[Shape position updates]
____

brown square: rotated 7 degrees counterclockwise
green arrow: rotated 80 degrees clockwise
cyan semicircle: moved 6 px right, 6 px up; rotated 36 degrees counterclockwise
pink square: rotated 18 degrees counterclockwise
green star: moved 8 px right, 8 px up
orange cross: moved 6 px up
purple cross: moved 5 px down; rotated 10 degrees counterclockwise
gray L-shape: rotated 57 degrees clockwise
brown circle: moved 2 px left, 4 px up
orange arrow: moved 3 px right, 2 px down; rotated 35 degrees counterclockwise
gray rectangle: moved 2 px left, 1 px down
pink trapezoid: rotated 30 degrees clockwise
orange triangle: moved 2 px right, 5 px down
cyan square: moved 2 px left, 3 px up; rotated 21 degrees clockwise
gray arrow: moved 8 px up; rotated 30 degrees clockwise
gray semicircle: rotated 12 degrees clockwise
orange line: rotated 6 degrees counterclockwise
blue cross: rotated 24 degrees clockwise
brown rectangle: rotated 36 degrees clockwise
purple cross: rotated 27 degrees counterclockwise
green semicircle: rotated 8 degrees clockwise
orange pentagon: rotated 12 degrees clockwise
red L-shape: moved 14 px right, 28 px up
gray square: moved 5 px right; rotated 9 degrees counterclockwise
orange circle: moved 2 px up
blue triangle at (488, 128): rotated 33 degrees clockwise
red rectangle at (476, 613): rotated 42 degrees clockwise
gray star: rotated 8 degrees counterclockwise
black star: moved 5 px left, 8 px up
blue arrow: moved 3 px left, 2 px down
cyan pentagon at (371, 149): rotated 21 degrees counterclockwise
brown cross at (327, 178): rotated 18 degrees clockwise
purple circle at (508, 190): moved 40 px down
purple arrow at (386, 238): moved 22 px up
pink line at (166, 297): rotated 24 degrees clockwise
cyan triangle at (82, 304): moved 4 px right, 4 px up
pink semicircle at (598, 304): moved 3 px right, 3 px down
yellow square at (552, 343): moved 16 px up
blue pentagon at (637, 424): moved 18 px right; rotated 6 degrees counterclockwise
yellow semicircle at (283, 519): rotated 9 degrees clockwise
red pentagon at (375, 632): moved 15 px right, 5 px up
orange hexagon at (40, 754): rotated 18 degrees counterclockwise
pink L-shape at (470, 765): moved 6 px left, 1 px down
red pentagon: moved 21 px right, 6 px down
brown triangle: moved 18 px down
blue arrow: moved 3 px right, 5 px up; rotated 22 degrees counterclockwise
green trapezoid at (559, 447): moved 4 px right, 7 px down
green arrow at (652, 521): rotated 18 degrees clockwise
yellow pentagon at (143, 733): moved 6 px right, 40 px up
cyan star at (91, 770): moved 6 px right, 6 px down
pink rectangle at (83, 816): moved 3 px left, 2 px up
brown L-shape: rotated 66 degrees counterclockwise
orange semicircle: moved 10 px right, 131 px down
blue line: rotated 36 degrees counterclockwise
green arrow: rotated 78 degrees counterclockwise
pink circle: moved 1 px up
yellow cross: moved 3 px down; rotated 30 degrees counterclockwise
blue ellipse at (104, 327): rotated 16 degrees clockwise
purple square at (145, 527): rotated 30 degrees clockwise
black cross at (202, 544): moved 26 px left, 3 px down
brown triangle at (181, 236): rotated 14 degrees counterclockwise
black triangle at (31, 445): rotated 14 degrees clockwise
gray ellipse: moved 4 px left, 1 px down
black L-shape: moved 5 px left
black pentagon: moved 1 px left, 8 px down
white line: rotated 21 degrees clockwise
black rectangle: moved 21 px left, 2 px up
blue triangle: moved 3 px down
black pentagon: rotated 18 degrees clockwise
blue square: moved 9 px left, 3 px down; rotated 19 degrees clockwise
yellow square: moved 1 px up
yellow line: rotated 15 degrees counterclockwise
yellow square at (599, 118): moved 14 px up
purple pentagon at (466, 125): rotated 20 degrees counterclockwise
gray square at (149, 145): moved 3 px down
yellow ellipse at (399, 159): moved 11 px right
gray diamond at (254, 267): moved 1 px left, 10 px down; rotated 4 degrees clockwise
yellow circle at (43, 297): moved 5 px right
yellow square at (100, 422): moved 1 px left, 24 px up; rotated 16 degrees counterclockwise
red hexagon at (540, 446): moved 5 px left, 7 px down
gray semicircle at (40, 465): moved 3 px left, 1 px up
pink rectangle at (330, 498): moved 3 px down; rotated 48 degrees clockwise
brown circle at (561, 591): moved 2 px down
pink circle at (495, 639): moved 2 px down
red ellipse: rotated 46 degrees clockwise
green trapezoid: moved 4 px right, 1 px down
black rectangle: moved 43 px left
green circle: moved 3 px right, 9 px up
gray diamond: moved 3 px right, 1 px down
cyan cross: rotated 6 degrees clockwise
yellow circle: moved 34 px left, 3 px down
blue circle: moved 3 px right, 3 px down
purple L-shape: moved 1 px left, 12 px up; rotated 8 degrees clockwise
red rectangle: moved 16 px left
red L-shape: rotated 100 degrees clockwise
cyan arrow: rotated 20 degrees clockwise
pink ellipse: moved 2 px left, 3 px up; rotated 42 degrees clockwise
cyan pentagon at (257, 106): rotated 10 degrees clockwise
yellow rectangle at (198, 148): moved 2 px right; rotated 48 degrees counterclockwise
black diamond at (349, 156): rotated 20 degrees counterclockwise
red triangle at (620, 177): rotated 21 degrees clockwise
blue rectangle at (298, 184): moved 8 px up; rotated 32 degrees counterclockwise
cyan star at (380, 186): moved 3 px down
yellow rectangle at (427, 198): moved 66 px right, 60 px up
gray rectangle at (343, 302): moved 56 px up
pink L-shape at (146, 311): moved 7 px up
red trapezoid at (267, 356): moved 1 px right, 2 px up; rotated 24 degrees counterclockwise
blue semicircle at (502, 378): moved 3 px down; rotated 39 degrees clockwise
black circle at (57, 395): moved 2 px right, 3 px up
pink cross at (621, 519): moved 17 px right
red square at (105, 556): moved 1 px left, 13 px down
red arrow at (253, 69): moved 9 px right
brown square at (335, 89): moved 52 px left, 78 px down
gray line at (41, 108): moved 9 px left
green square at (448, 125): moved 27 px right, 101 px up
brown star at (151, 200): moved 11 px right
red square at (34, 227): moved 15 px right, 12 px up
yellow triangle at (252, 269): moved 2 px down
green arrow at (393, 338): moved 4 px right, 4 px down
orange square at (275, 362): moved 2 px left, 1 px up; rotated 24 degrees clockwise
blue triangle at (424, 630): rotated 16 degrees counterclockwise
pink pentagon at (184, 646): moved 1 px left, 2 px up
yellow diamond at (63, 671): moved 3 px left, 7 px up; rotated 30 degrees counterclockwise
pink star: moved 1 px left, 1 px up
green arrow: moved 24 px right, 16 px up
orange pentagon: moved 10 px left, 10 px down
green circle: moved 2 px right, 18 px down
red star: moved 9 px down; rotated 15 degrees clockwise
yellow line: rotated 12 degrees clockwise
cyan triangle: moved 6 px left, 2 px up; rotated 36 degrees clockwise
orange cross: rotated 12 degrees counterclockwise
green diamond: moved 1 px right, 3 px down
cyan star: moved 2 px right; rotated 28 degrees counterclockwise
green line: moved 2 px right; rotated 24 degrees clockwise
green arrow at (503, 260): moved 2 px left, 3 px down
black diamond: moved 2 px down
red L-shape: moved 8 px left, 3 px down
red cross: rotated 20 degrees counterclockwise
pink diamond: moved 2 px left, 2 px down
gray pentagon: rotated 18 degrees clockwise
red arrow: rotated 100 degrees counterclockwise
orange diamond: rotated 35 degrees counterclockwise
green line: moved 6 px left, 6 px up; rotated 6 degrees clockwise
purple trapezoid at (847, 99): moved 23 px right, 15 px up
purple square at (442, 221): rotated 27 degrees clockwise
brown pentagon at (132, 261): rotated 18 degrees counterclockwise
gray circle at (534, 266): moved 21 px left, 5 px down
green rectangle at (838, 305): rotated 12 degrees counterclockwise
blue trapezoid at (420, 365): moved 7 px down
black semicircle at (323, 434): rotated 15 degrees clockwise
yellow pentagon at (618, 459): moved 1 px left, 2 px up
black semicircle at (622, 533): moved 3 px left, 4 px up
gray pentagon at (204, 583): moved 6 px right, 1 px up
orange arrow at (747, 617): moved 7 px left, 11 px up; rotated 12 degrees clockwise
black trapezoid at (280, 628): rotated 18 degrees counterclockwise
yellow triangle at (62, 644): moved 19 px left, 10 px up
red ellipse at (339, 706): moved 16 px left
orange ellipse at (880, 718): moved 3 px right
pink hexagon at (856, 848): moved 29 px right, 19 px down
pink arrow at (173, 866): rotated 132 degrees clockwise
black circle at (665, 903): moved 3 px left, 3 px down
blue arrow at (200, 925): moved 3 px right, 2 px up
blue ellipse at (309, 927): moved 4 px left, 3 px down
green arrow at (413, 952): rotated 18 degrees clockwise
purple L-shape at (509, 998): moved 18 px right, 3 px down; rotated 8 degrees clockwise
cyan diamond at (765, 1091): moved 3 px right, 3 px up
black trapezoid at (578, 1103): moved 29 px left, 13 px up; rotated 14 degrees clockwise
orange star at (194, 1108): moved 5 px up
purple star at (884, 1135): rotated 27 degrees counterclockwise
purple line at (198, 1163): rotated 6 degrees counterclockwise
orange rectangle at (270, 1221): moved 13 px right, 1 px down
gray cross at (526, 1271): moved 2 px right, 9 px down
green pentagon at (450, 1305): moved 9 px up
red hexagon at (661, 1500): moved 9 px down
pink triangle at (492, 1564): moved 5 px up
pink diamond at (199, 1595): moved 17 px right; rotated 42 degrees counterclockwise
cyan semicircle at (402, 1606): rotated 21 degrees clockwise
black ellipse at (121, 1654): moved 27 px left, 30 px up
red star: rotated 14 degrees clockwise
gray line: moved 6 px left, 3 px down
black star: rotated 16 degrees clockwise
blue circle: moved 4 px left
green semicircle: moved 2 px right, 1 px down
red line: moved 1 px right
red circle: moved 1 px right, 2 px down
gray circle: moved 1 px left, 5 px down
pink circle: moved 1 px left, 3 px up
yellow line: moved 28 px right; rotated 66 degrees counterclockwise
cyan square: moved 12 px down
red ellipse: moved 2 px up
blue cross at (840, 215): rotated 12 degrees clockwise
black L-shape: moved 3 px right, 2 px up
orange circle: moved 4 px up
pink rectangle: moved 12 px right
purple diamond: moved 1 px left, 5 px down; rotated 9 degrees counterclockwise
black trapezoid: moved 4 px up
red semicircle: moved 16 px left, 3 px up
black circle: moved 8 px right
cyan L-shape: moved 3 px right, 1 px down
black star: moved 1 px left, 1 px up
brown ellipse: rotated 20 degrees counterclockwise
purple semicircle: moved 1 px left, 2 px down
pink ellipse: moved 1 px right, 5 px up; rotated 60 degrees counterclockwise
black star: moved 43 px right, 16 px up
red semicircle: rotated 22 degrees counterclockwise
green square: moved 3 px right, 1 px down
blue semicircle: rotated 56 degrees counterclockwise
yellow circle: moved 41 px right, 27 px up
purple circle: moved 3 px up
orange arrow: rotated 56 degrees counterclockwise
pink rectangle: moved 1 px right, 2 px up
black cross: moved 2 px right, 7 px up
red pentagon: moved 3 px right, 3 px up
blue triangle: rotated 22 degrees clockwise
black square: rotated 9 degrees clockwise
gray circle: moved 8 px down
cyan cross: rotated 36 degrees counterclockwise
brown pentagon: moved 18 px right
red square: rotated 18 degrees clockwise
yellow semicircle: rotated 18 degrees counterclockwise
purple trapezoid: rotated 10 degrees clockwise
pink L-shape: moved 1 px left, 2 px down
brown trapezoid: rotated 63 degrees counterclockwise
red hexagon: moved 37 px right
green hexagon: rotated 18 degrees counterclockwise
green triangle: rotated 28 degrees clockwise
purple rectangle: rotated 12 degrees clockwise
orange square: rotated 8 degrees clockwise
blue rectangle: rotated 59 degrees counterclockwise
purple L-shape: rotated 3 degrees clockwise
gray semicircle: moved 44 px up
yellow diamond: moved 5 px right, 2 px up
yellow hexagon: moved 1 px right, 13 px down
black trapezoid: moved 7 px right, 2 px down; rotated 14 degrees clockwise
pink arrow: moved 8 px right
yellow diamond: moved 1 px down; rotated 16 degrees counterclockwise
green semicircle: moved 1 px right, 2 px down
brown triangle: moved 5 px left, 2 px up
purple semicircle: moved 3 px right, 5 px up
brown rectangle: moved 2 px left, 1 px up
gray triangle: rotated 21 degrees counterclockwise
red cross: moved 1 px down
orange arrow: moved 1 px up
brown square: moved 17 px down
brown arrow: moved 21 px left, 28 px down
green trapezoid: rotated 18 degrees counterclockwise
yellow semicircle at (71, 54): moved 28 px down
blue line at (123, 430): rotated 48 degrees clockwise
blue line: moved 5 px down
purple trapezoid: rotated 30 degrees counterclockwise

____

Output, exactly and in full, the lines from the start of the entries above through the line that contains "red pentagon at".

Answer to the exercise:
brown square: rotated 7 degrees counterclockwise
green arrow: rotated 80 degrees clockwise
cyan semicircle: moved 6 px right, 6 px up; rotated 36 degrees counterclockwise
pink square: rotated 18 degrees counterclockwise
green star: moved 8 px right, 8 px up
orange cross: moved 6 px up
purple cross: moved 5 px down; rotated 10 degrees counterclockwise
gray L-shape: rotated 57 degrees clockwise
brown circle: moved 2 px left, 4 px up
orange arrow: moved 3 px right, 2 px down; rotated 35 degrees counterclockwise
gray rectangle: moved 2 px left, 1 px down
pink trapezoid: rotated 30 degrees clockwise
orange triangle: moved 2 px right, 5 px down
cyan square: moved 2 px left, 3 px up; rotated 21 degrees clockwise
gray arrow: moved 8 px up; rotated 30 degrees clockwise
gray semicircle: rotated 12 degrees clockwise
orange line: rotated 6 degrees counterclockwise
blue cross: rotated 24 degrees clockwise
brown rectangle: rotated 36 degrees clockwise
purple cross: rotated 27 degrees counterclockwise
green semicircle: rotated 8 degrees clockwise
orange pentagon: rotated 12 degrees clockwise
red L-shape: moved 14 px right, 28 px up
gray square: moved 5 px right; rotated 9 degrees counterclockwise
orange circle: moved 2 px up
blue triangle at (488, 128): rotated 33 degrees clockwise
red rectangle at (476, 613): rotated 42 degrees clockwise
gray star: rotated 8 degrees counterclockwise
black star: moved 5 px left, 8 px up
blue arrow: moved 3 px left, 2 px down
cyan pentagon at (371, 149): rotated 21 degrees counterclockwise
brown cross at (327, 178): rotated 18 degrees clockwise
purple circle at (508, 190): moved 40 px down
purple arrow at (386, 238): moved 22 px up
pink line at (166, 297): rotated 24 degrees clockwise
cyan triangle at (82, 304): moved 4 px right, 4 px up
pink semicircle at (598, 304): moved 3 px right, 3 px down
yellow square at (552, 343): moved 16 px up
blue pentagon at (637, 424): moved 18 px right; rotated 6 degrees counterclockwise
yellow semicircle at (283, 519): rotated 9 degrees clockwise
red pentagon at (375, 632): moved 15 px right, 5 px up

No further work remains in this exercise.